Object class coordinate lists:
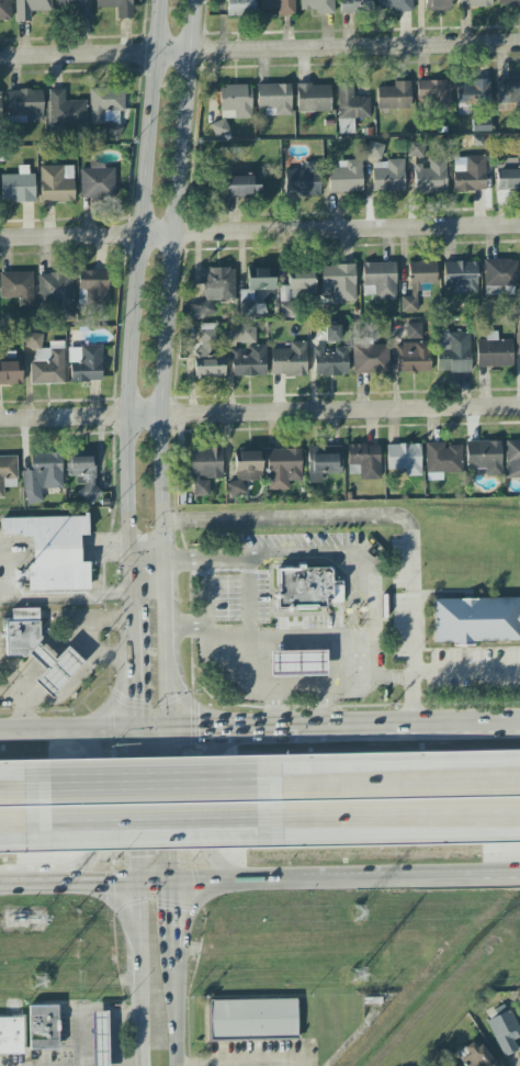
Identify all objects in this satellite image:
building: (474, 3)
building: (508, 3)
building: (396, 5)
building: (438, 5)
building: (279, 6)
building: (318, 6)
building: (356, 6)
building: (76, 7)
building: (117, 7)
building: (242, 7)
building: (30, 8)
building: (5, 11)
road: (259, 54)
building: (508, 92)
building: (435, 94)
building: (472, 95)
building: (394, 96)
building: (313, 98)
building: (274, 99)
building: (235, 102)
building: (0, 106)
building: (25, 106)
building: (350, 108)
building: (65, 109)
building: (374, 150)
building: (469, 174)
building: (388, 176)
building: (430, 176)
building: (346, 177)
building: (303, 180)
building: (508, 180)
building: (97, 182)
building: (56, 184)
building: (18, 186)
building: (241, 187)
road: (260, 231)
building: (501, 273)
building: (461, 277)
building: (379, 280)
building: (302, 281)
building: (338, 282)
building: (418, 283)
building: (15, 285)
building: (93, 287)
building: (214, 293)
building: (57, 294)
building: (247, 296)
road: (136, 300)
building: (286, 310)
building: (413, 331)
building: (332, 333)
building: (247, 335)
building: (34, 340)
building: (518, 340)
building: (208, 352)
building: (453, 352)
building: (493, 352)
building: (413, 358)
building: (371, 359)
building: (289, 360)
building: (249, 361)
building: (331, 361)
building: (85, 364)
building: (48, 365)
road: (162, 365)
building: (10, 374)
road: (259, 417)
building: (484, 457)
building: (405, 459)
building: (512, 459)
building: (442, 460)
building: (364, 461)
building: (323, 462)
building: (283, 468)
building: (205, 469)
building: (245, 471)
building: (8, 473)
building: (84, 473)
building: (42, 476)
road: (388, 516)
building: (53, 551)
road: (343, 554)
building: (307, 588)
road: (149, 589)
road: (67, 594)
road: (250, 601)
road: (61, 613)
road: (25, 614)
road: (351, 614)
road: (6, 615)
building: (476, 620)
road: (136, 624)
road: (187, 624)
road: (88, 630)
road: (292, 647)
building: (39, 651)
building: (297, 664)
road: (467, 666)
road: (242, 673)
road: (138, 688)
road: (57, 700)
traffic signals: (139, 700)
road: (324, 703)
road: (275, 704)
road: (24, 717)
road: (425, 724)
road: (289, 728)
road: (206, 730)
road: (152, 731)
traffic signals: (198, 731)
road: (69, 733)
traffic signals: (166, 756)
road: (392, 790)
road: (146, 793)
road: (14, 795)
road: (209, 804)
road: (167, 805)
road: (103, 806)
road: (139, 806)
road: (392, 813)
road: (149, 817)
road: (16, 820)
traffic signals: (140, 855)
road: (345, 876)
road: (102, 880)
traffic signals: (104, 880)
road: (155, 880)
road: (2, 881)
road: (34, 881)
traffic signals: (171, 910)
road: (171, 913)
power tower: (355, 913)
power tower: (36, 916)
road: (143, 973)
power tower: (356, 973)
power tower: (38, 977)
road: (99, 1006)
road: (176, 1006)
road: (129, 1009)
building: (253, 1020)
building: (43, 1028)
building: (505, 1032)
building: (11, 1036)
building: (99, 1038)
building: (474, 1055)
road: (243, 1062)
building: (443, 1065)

* * *

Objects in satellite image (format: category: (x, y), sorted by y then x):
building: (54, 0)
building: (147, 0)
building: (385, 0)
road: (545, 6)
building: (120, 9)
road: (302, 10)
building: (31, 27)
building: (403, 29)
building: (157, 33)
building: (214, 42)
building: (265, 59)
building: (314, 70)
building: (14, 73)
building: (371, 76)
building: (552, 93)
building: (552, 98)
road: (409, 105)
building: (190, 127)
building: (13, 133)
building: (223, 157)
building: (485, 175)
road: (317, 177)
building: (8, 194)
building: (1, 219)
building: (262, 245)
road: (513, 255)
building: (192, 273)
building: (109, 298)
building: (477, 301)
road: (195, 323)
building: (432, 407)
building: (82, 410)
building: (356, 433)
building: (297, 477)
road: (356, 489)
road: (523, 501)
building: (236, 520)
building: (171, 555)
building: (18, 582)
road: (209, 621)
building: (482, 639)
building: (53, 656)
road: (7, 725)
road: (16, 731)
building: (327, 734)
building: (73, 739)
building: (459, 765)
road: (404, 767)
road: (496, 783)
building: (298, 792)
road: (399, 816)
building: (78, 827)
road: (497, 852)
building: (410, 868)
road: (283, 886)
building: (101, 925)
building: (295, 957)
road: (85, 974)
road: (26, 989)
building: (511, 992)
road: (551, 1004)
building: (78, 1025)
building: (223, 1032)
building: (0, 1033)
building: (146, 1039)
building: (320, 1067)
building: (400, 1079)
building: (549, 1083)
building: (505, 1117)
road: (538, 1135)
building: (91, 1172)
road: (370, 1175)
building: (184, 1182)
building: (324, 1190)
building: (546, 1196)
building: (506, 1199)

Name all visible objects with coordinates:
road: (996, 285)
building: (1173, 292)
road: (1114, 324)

**DIRECTIONS FOR THIS TASK**
Each line of the entries above that contains "signals" must be copied into the answer.

**YOUR SOLUTION**
traffic signals: (139, 700)
traffic signals: (198, 731)
traffic signals: (166, 756)
traffic signals: (140, 855)
traffic signals: (104, 880)
traffic signals: (171, 910)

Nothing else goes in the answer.